● **Task objective**
Transcribe everything in the records exactly. Skip the images.

● **Data extracts**
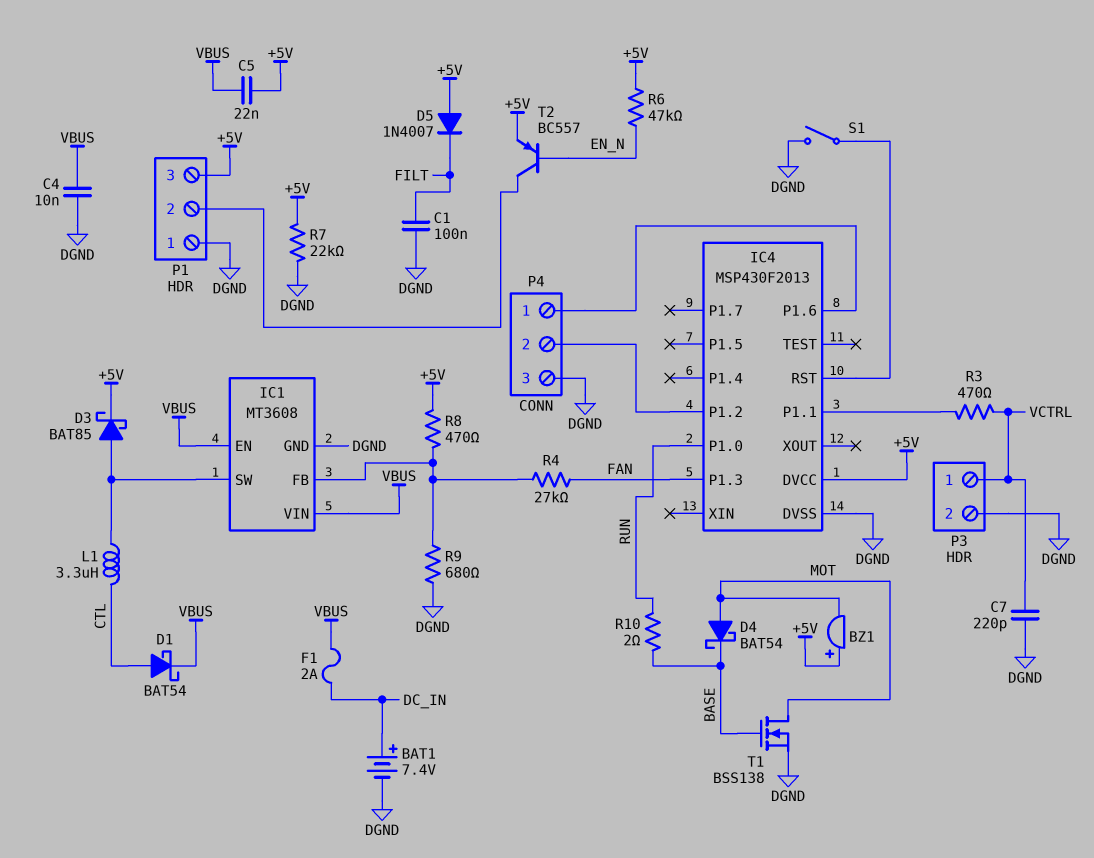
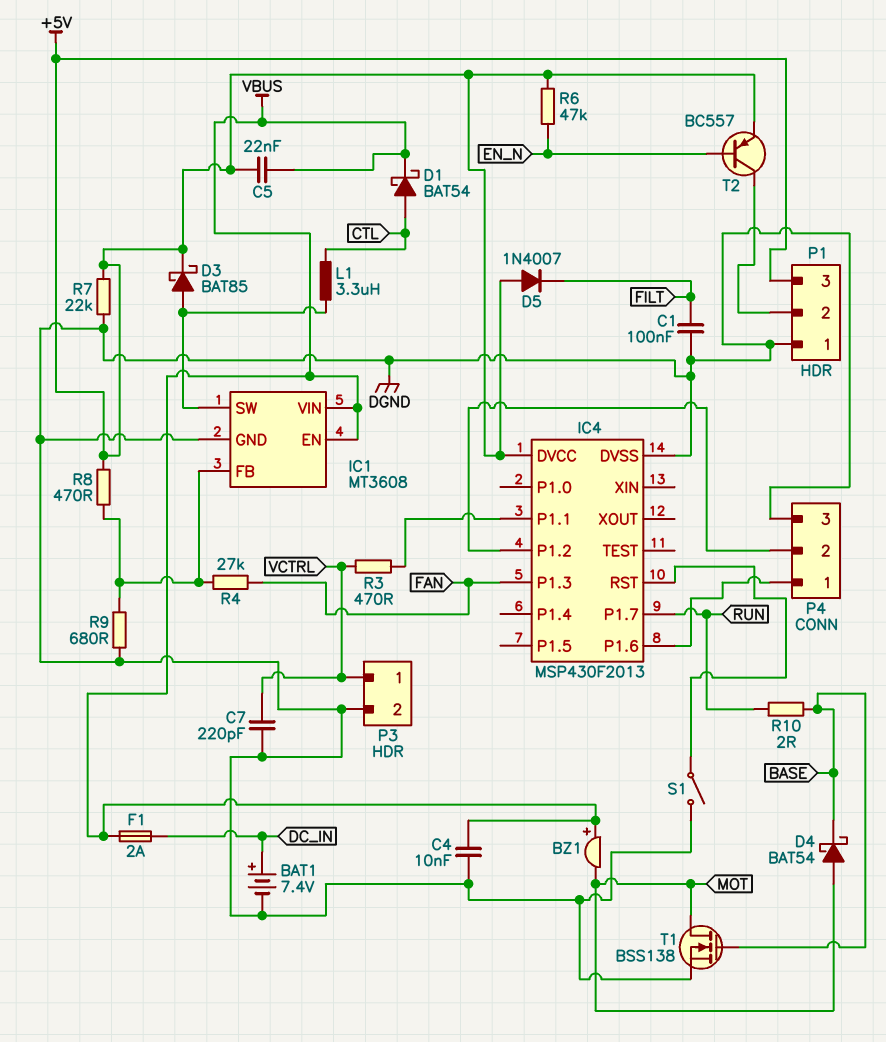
BZ1: buzzer (plus +5V, minus MOT) -> buzzer (plus VBUS, minus MOT)
IC4 pin P1.0: RUN -> none
IC4 pin P1.7: none -> RUN

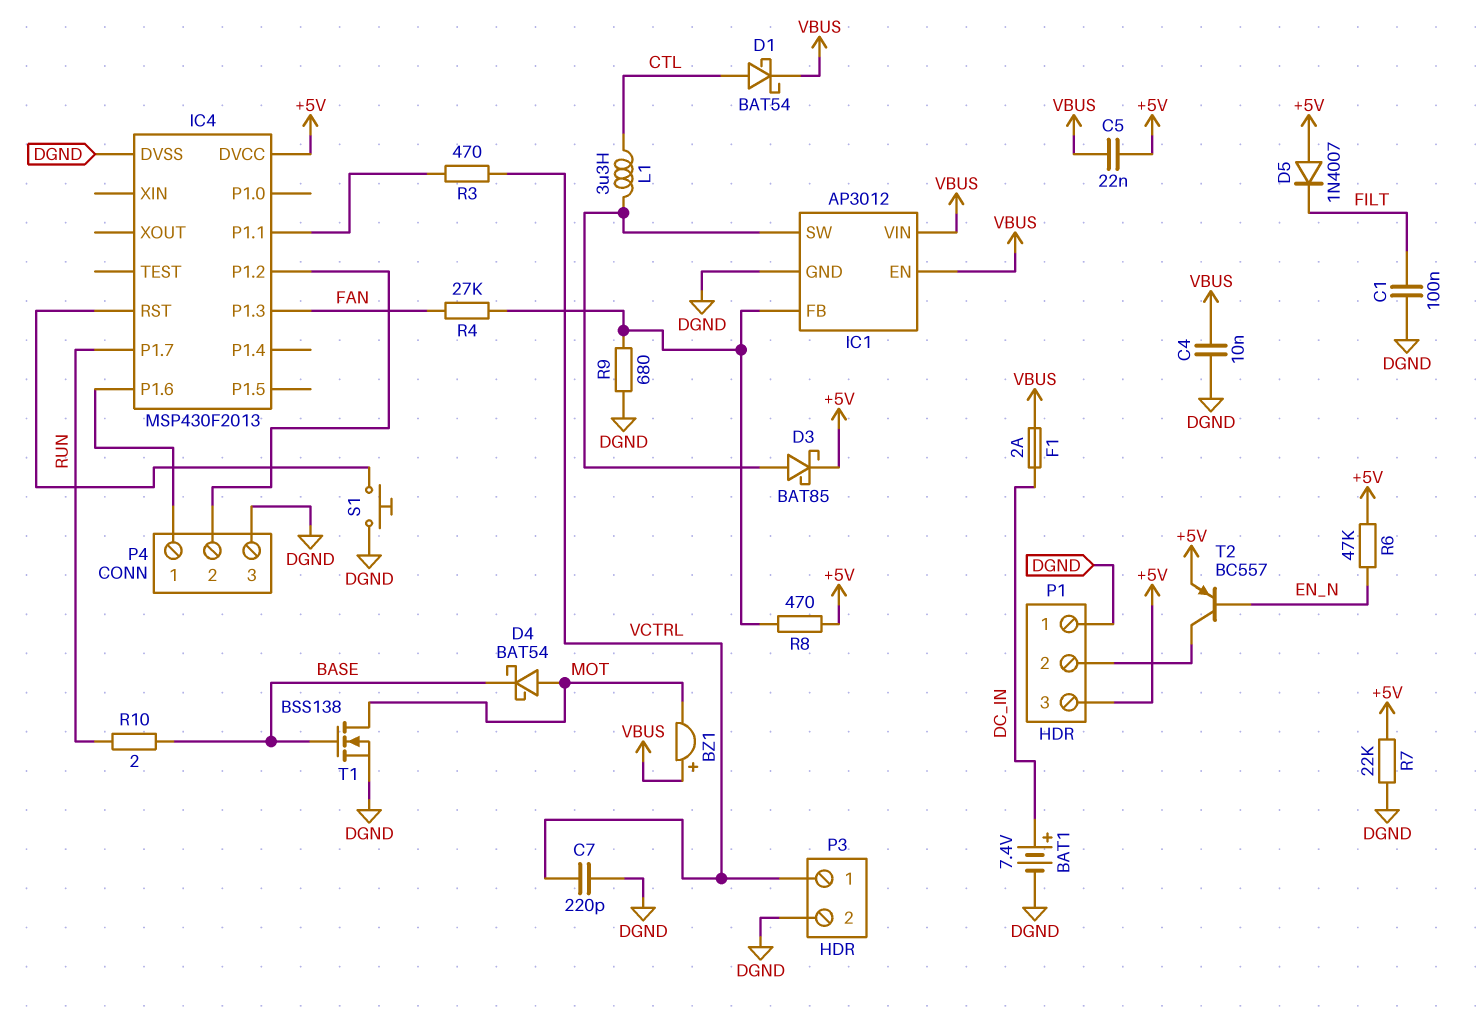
IC1: MT3608 -> AP3012
S1: switch (DGND, IC4/RST) -> button (DGND, IC4/RST)

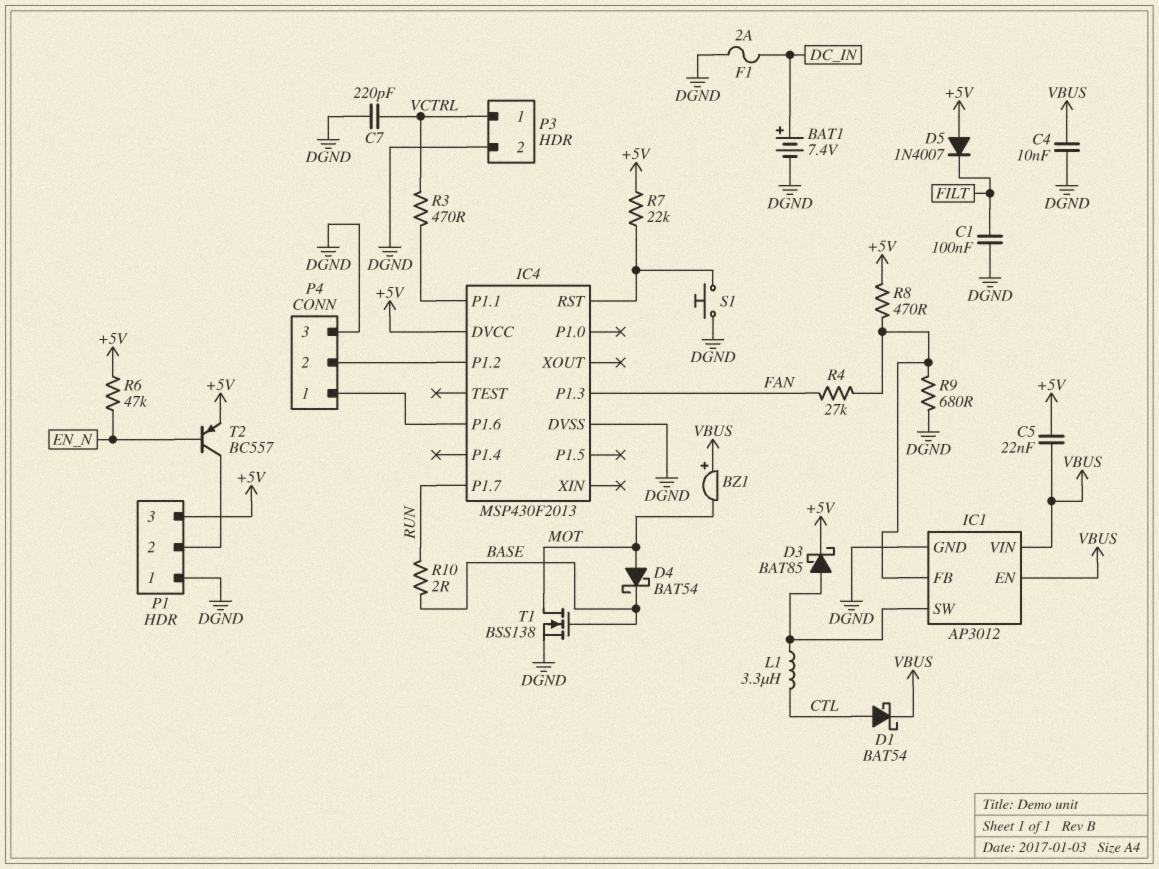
F1: 2A (DC_IN, VBUS) -> 2A (DC_IN, DGND)
R7: 22k (+5V, DGND) -> 22k (+5V, IC4/RST)

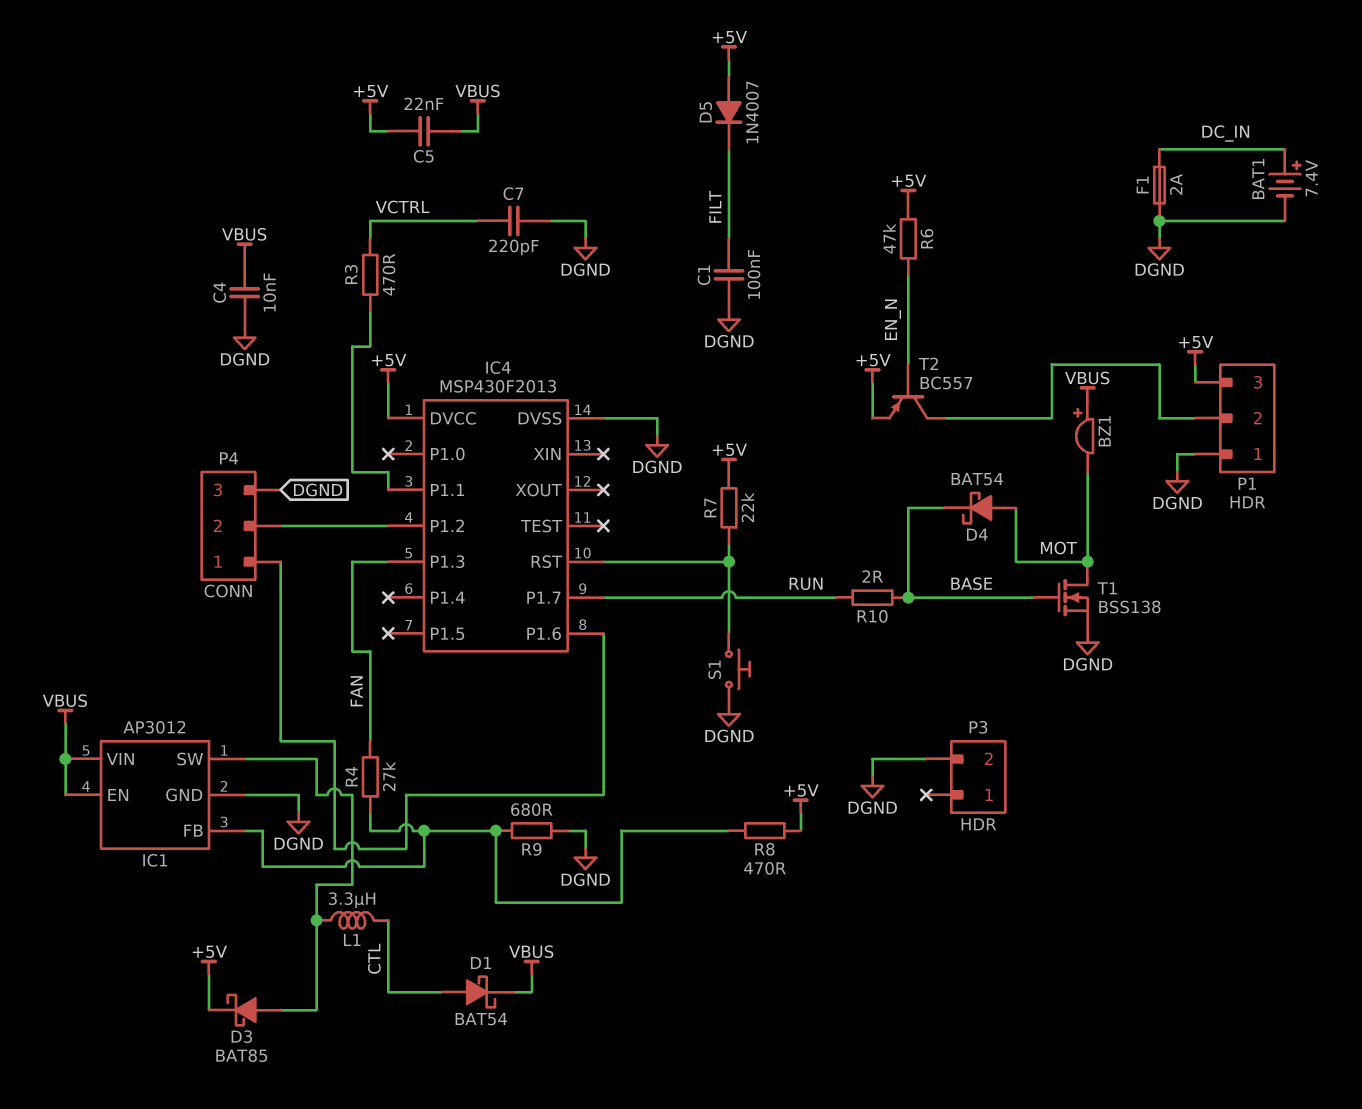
P3 pin 1: VCTRL -> none

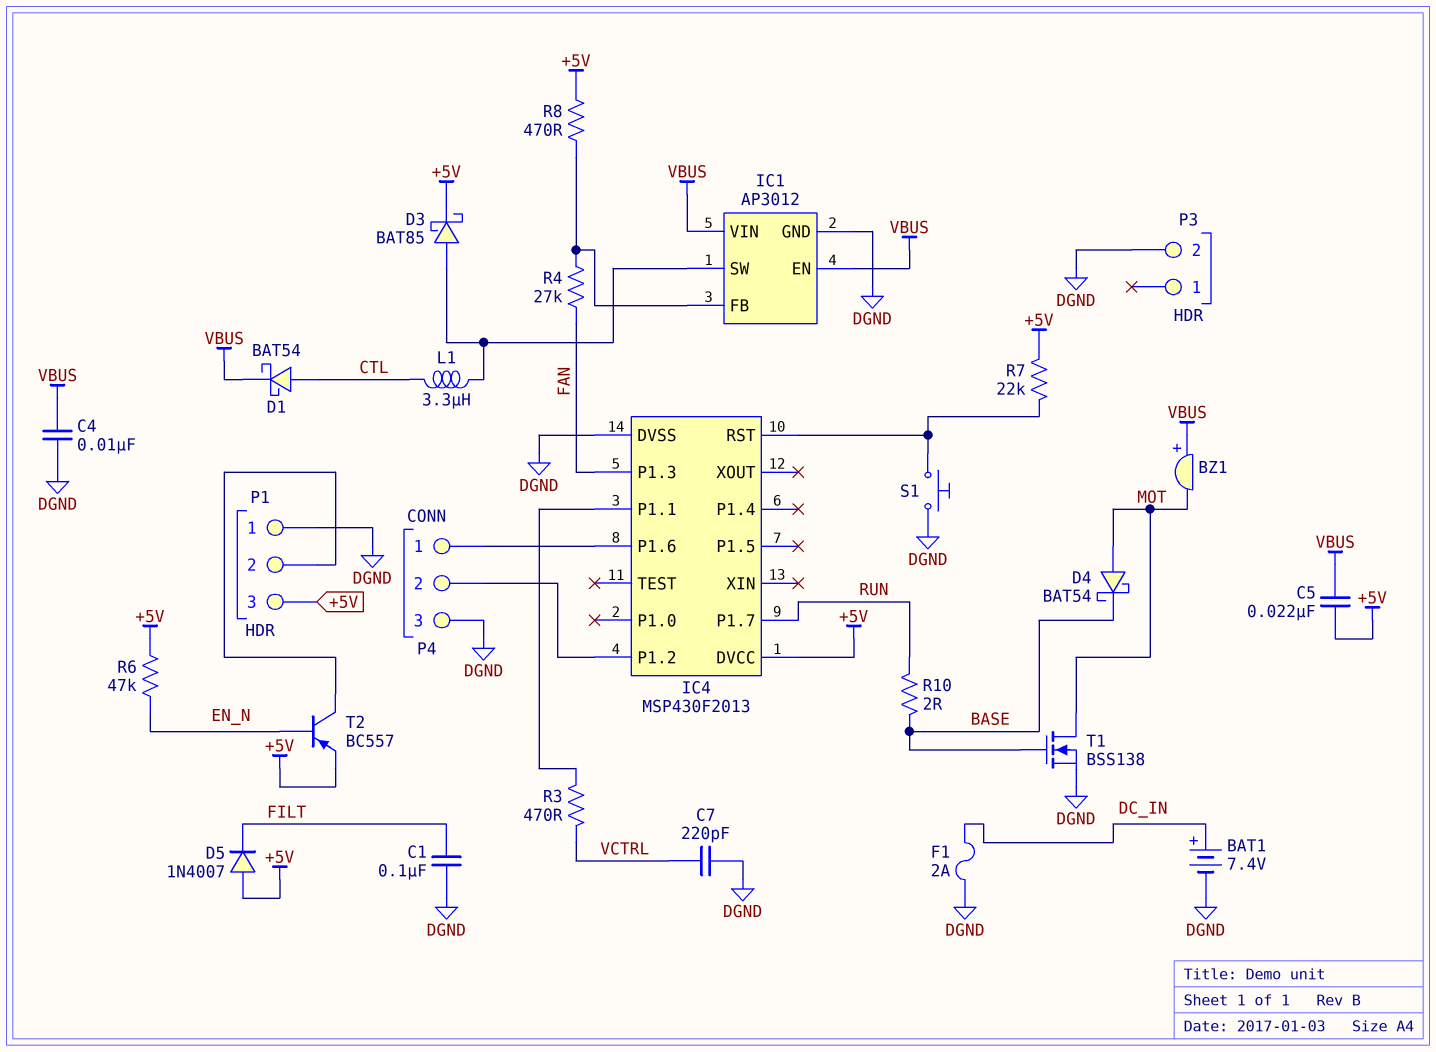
R9: 680 (DGND, IC1/FB) -> none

● **Solution to this exercise**
BZ1: buzzer (plus +5V, minus MOT) -> buzzer (plus VBUS, minus MOT)
IC4 pin P1.0: RUN -> none
IC4 pin P1.7: none -> RUN

IC1: MT3608 -> AP3012
S1: switch (DGND, IC4/RST) -> button (DGND, IC4/RST)

F1: 2A (DC_IN, VBUS) -> 2A (DC_IN, DGND)
R7: 22k (+5V, DGND) -> 22k (+5V, IC4/RST)

P3 pin 1: VCTRL -> none

R9: 680 (DGND, IC1/FB) -> none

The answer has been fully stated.